WHAT IS EXPECTED>
Whichever lines of the entries hold the word "screwdriver" should be identified and copied.

DATA SECTION>
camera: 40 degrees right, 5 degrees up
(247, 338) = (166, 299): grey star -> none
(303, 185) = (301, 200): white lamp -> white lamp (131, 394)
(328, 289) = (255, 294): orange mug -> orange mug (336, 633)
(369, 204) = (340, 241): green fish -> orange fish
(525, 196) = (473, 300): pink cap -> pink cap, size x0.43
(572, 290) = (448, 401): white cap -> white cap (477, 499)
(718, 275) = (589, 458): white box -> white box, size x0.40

--

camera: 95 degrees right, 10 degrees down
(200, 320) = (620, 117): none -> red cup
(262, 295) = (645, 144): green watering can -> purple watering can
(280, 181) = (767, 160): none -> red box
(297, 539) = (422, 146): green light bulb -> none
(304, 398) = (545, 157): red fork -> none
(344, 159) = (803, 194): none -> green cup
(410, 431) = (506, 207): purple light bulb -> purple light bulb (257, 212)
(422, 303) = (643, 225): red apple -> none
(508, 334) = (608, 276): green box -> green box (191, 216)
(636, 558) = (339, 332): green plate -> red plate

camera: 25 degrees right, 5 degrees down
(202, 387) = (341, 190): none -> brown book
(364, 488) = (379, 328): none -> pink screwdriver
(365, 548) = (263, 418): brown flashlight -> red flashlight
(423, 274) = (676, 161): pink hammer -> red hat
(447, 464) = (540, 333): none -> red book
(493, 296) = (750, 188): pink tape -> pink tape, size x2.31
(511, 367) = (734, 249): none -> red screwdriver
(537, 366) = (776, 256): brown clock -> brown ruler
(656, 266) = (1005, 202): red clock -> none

RESPONSE BELOW>
(364, 488) = (379, 328): none -> pink screwdriver
(511, 367) = (734, 249): none -> red screwdriver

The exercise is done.